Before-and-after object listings

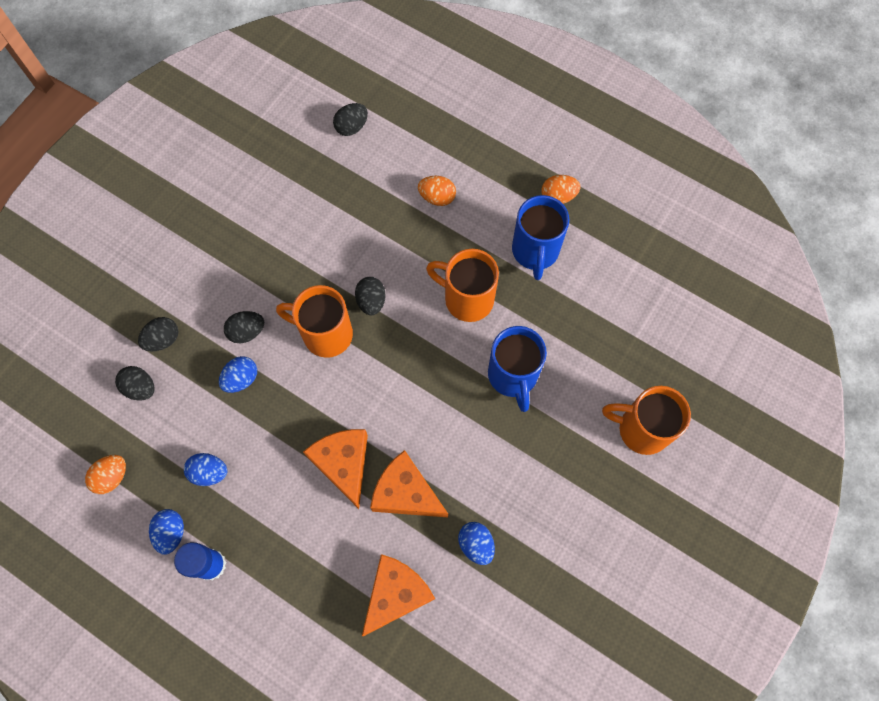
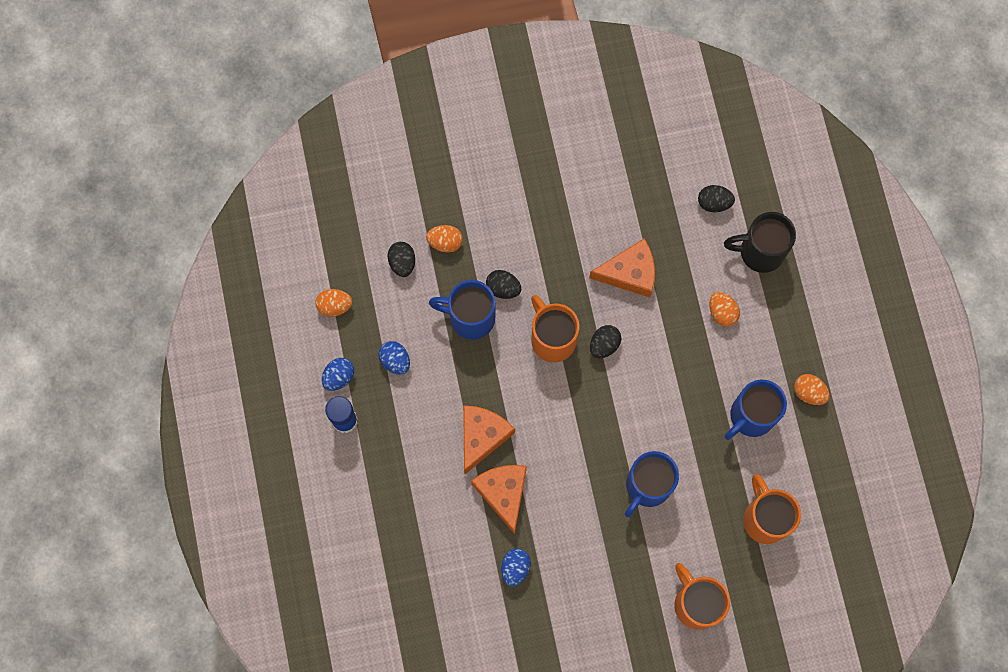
camera: 45 degrees right, 5 degrees up
black egg [138,317,178,351] -> orange egg [426,225,463,253]
blue egg [219,356,257,393] -> blue mug [429,280,495,340]
orange cheese [362,554,435,636] -> orange cheese moved to [589,239,655,298]
orange mug [426,249,499,322] -> orange mug moved to [743,474,801,544]
none -> black mug [724,212,796,273]

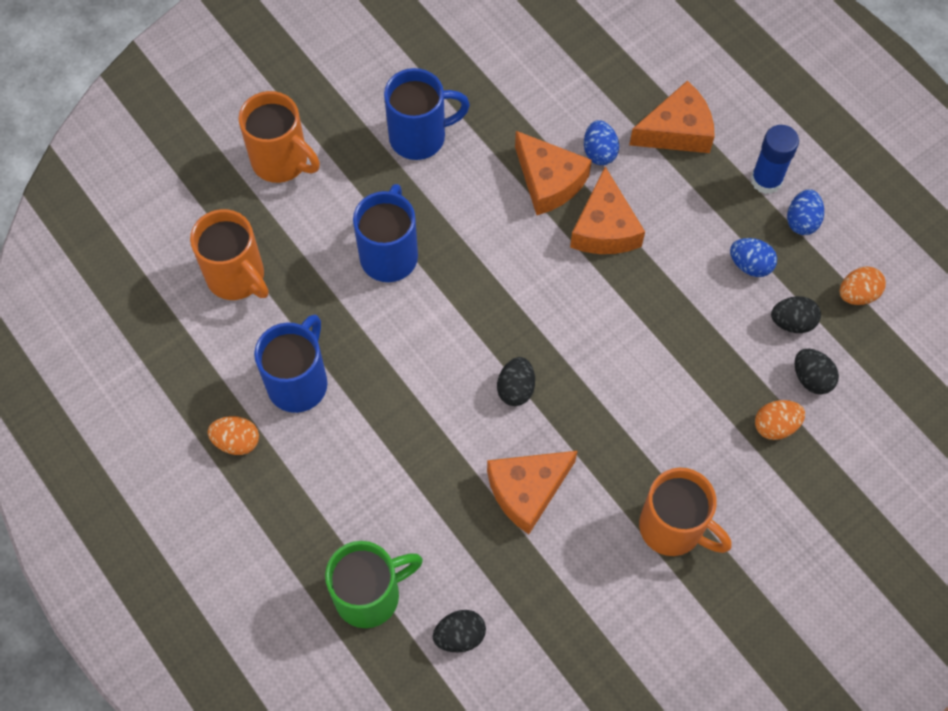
camera: 155 degrees right, 10 degrees down
blue mug [429,280,495,340] -> blue mug moved to [384,68,470,160]
black egg [486,270,521,299] -> black egg moved to [771,296,821,333]
blue egg [501,548,531,587] -> blue egg moved to [584,120,619,165]
orange mug [531,295,580,363] -> orange mug moved to [639,468,731,556]
orange egg [709,292,740,327] -> none
black mug [724,212,796,273] -> green mug [325,541,423,628]
none -> orange cheese [629,81,715,153]

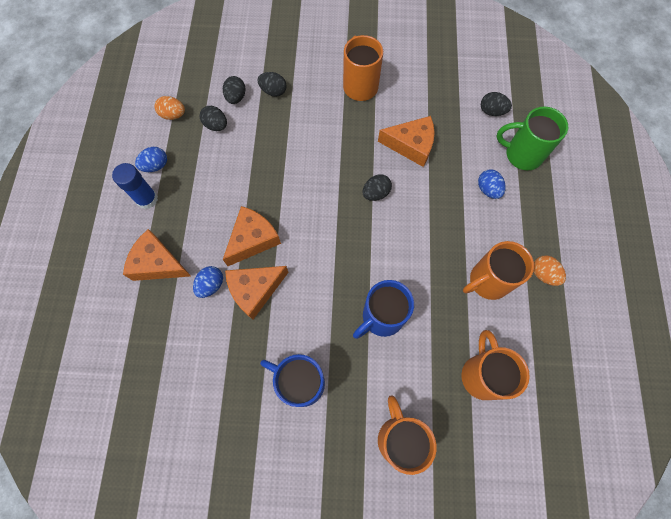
camera: 140 degrees left, 5 degrees up
blue mug [254,314,327,413] -> orange mug [463,241,534,300]
orange cheese [515,131,592,215] -> orange cheese turned 120 degrees counterclockwise [225,266,289,320]
blue egg [730,238,777,277] -> blue egg moved to [478,169,506,199]
orange egg [755,400,805,440] -> black egg [258,72,287,97]

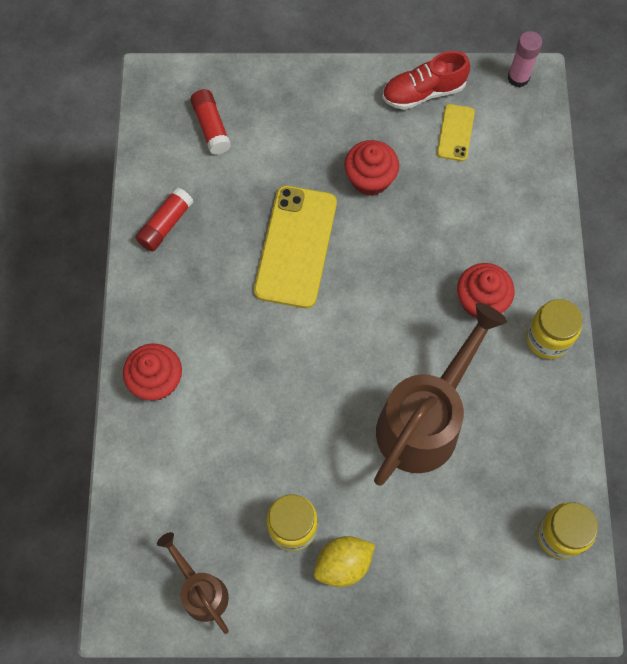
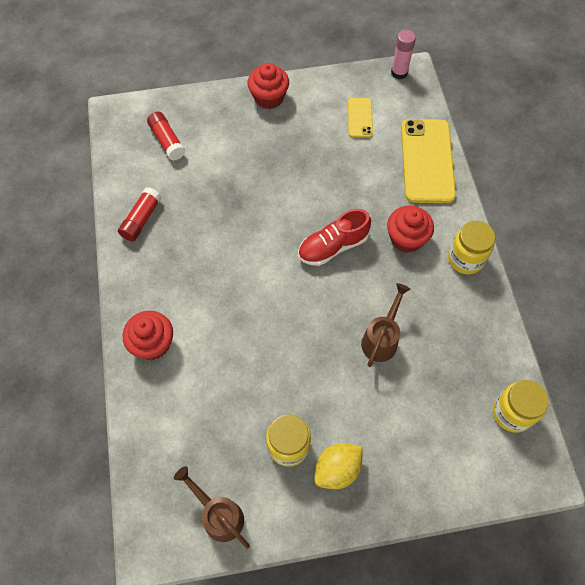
camera: 10 degrees left, 5 degrees down
yellow phone [254,185,337,308] -> yellow phone moved to [401,119,456,203]
red cupcake [344,140,399,196] -> red cupcake moved to [248,63,289,109]
brown watering can [374,303,507,486] -> brown watering can [361,283,411,367], size x0.53
red shoe [382,51,470,110] -> red shoe moved to [298,209,371,266]

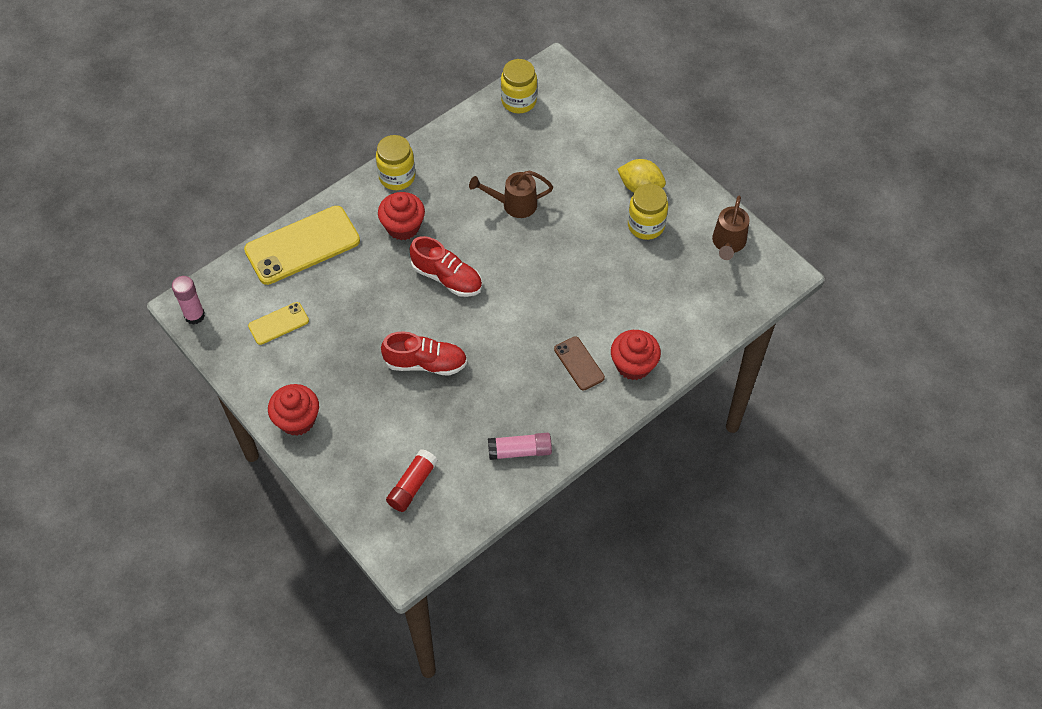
camera: 120 degrees left, 5 degrees down
red glue stick [118,187,162,242] -> pink glue stick [488,433,552,460]
none -> red shoe [381,331,467,376]
none -> brown phone [554,336,605,391]

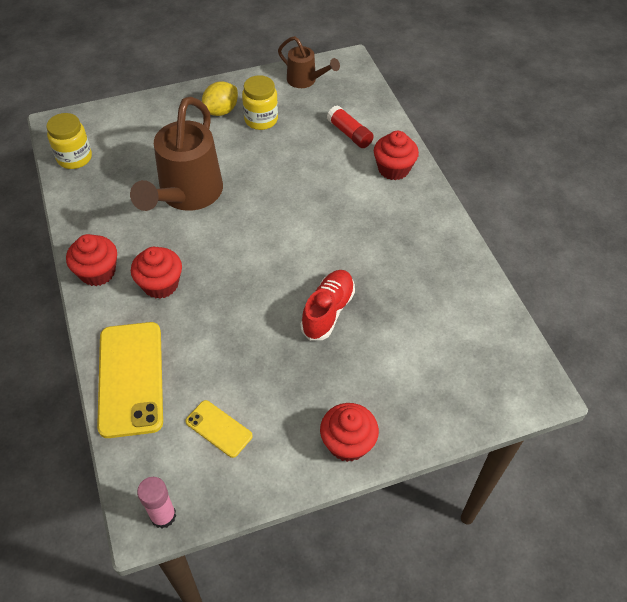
camera: 70 degrees left, 5 degrees down
yellow phone [248,302,309,345] -> yellow phone turned 45 degrees counterclockwise [186,400,253,458]
yellow jar [376,135,415,190] -> red cupcake [66,234,117,286]
red glue stick [386,449,438,512] -> red glue stick moved to [327,105,374,148]
red shoe [410,236,482,297] -> none
brown watering can [469,170,553,218] -> brown watering can [130,97,223,211], size x1.90
pink glue stick [488,433,552,460] -> none
brown phone [554,336,605,391] -> none

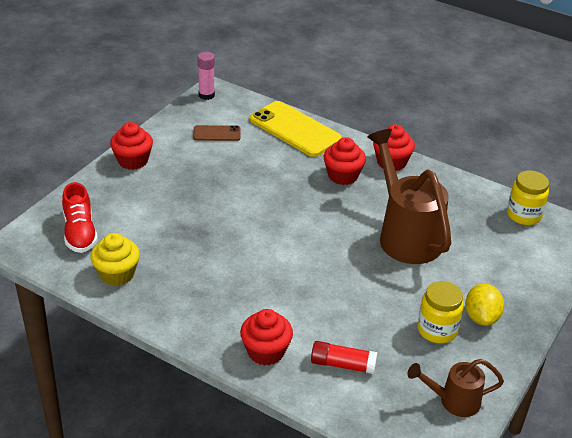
camera: 140 degrees right, 15 degrees down
yellow phone [186,400,253,458] -> brown phone [193,125,241,141]
red shoe [300,270,355,341] -> red shoe moved to [62,182,98,253]
none -> yellow cupcake [90,233,140,286]

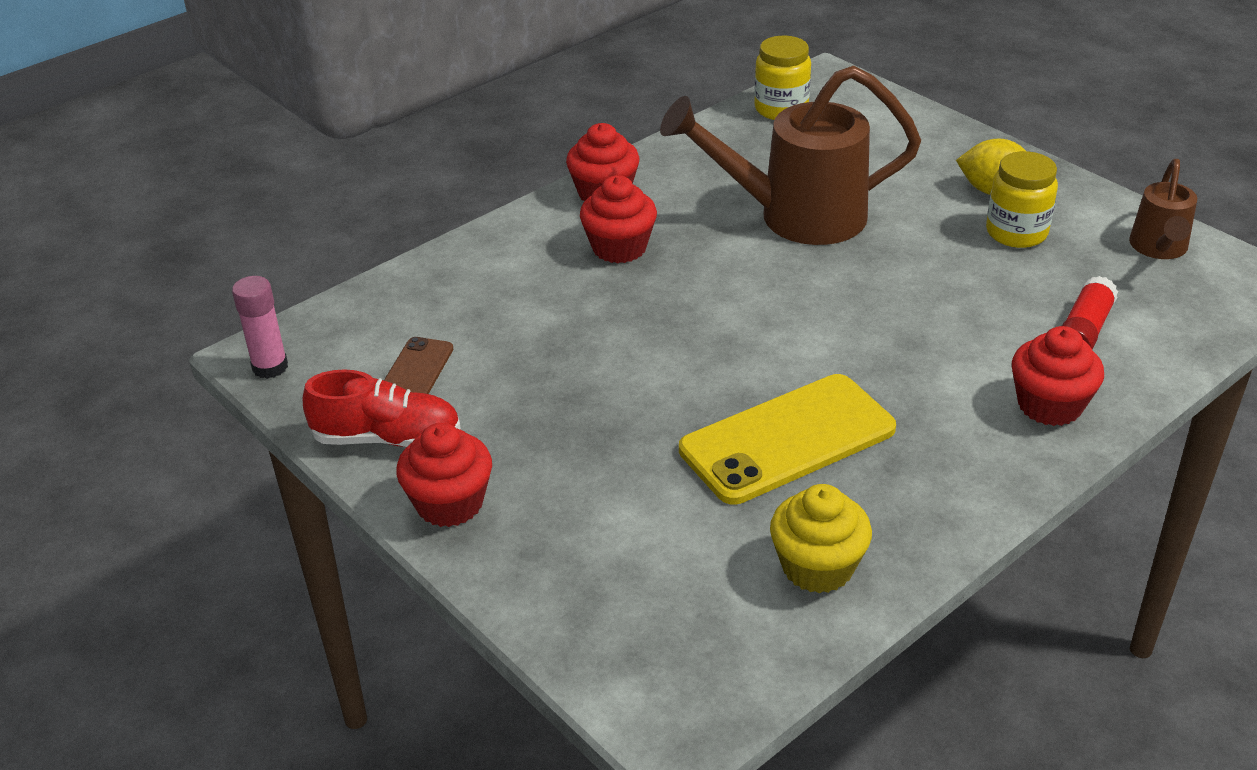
camera: 70 degrees left, 0 degrees up
red shoe [62,182,98,253] -> red shoe moved to [303,370,461,447]
yellow phone [250,101,342,157] -> yellow phone moved to [679,374,896,505]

#### Requirement
Only lines belong in the copy, not pictures: write out exactly the lines of the records from the first through the one holding "red cupcake [344,140,399,196]".

#### Result of the exercise
camera: 45 degrees right, 5 degrees up
black egg [138,317,178,351] -> orange egg [426,225,463,253]
blue egg [219,356,257,393] -> blue mug [429,280,495,340]
orange cheese [362,554,435,636] -> orange cheese moved to [589,239,655,298]
orange mug [426,249,499,322] -> orange mug moved to [743,474,801,544]
none -> black mug [724,212,796,273]

camera: 155 degrees right, 10 degrees down
blue mug [429,280,495,340] -> blue mug moved to [384,68,470,160]
black egg [486,270,521,299] -> black egg moved to [771,296,821,333]
blue egg [501,548,531,587] -> blue egg moved to [584,120,619,165]
orange mug [531,295,580,363] -> orange mug moved to [639,468,731,556]
orange egg [709,292,740,327] -> none
black mug [724,212,796,273] -> green mug [325,541,423,628]
none -> orange cheese [629,81,715,153]

camera: 140 degrees left, 5 degrees up
blue mug [254,314,327,413] -> orange mug [463,241,534,300]
orange cheese [515,131,592,215] -> orange cheese turned 120 degrees counterclockwise [225,266,289,320]
blue egg [730,238,777,277] -> blue egg moved to [478,169,506,199]
orange egg [755,400,805,440] -> black egg [258,72,287,97]

camera: 10 degrees left, 5 degrees down
yellow phone [254,185,337,308] -> yellow phone moved to [401,119,456,203]
red cupcake [344,140,399,196] -> red cupcake moved to [248,63,289,109]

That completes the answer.